▶ Your instructions:
Gather all lines from the material that contain "white".

▶ Given data:
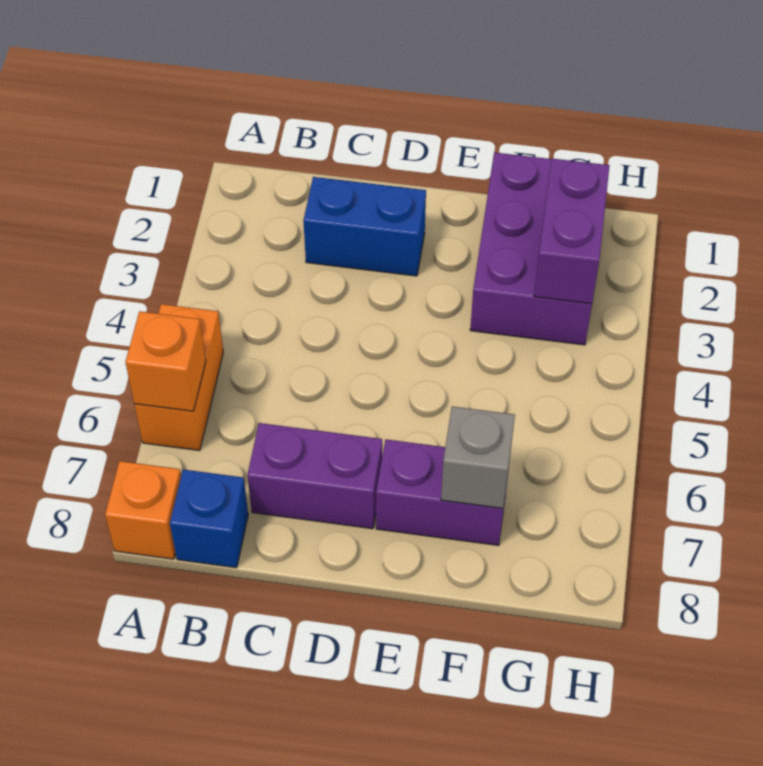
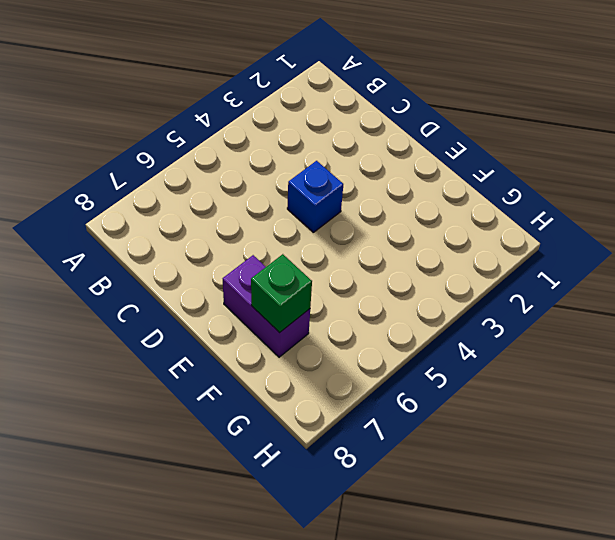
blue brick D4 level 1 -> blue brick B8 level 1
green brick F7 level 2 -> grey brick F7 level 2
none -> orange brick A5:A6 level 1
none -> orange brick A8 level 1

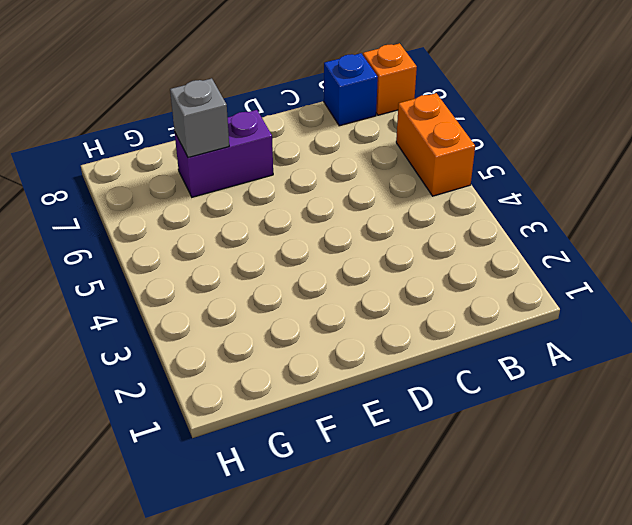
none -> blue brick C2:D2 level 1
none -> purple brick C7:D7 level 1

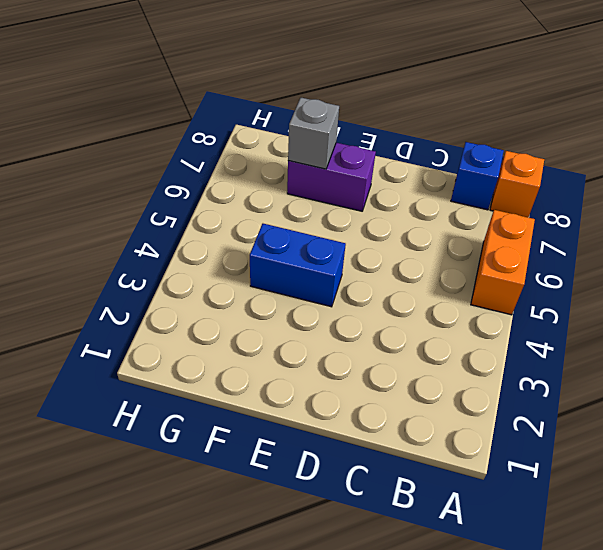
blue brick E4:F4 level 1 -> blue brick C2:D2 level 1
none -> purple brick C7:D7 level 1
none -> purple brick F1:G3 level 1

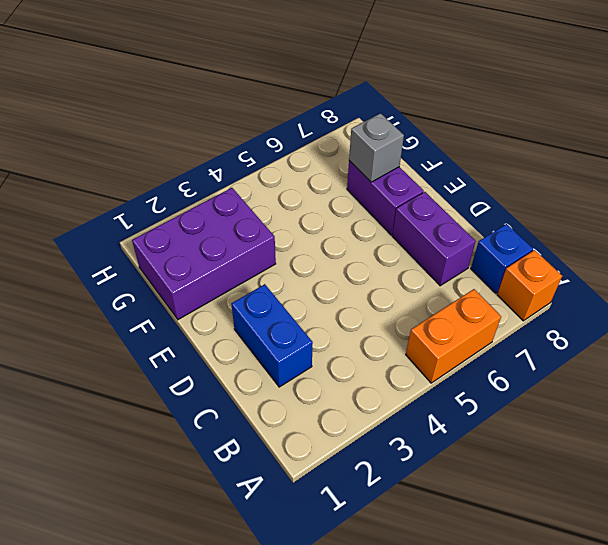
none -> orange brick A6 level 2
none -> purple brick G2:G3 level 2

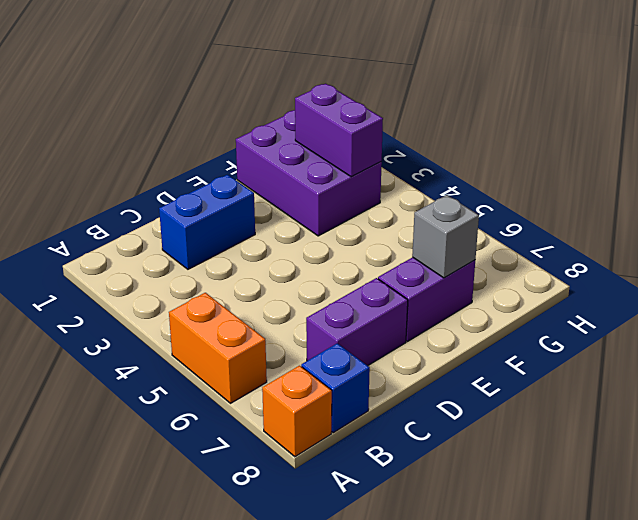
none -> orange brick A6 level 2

---

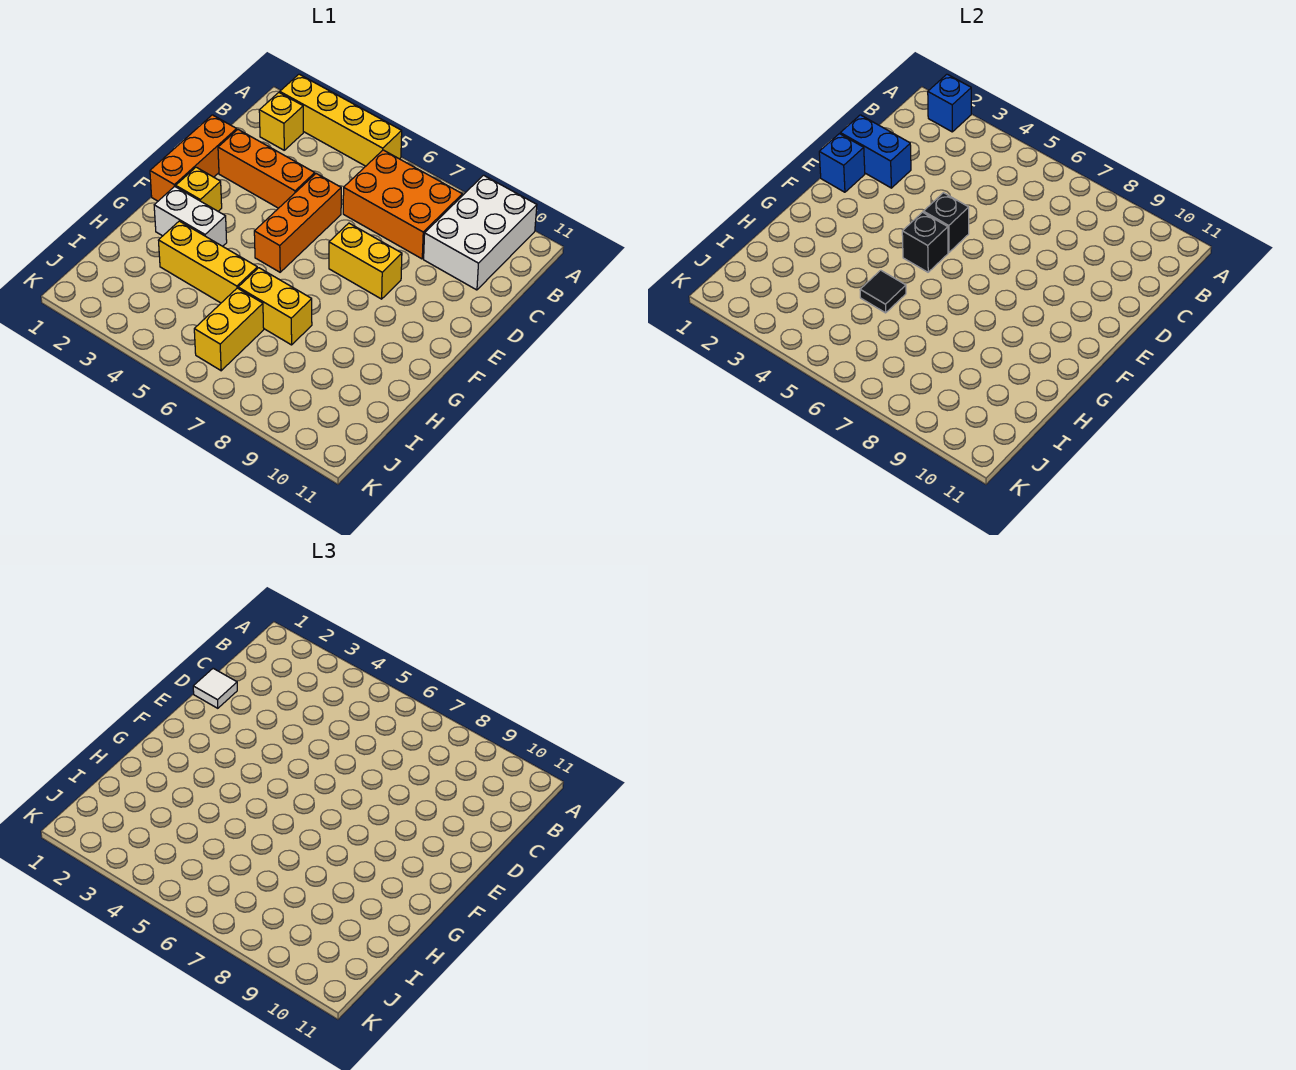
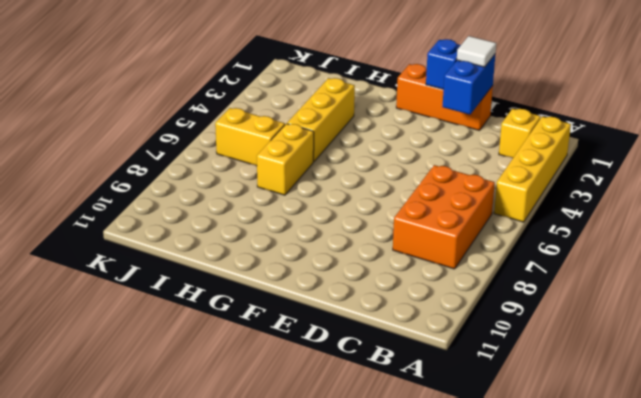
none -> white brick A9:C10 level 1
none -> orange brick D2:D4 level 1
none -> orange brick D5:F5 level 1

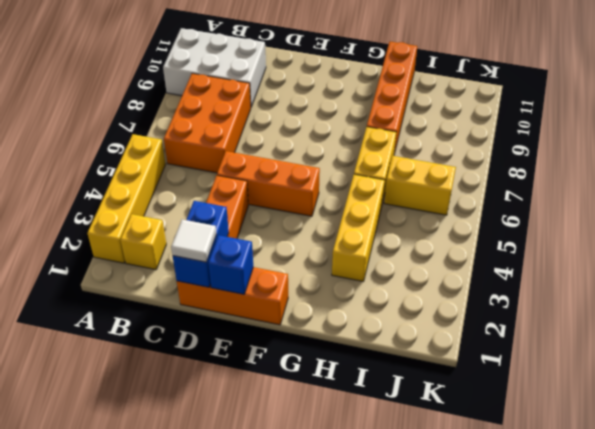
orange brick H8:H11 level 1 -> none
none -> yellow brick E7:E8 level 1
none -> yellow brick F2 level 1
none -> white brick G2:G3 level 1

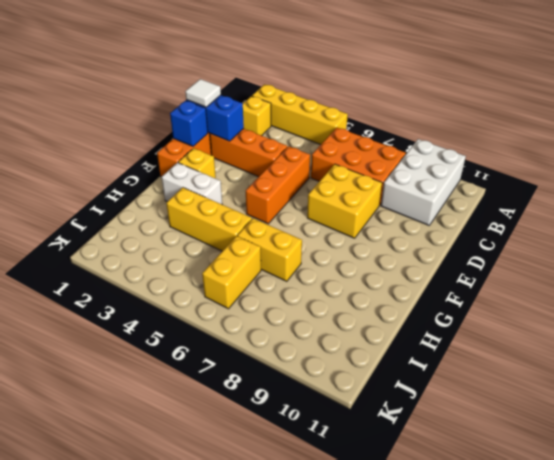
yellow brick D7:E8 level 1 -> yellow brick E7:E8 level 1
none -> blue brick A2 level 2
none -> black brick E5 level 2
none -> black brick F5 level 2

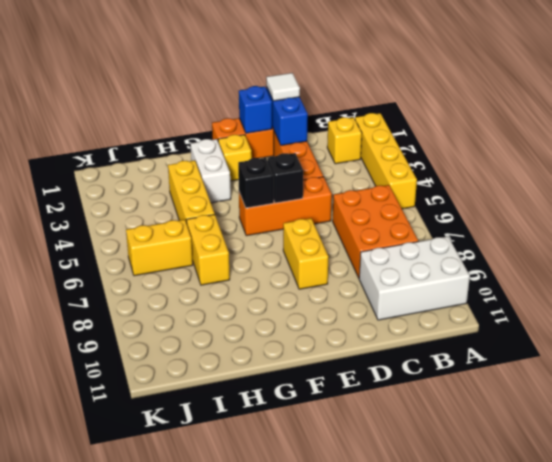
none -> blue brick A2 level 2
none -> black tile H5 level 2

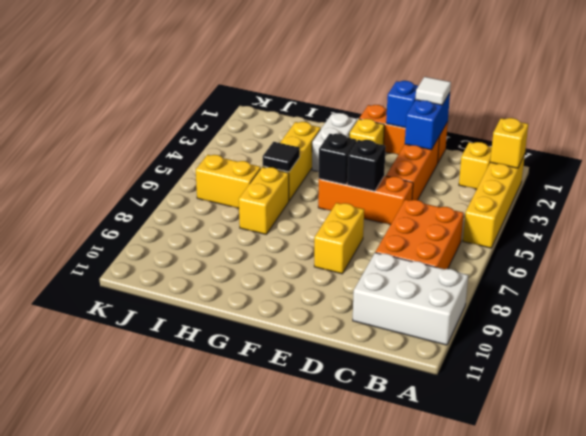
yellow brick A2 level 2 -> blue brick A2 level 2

--

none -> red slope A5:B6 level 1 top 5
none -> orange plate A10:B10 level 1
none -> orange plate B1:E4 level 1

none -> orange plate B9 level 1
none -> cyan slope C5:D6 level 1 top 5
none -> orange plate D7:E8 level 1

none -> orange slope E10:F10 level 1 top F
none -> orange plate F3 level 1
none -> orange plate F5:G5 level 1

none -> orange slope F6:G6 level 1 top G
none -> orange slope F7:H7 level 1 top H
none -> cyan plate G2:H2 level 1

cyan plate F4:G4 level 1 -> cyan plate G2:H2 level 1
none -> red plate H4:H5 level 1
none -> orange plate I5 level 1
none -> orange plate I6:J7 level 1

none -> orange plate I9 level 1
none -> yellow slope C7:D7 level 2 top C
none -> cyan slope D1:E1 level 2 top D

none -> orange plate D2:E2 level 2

▶ Exercise output:
none -> white brick A9:C10 level 1
none -> white brick G2:G3 level 1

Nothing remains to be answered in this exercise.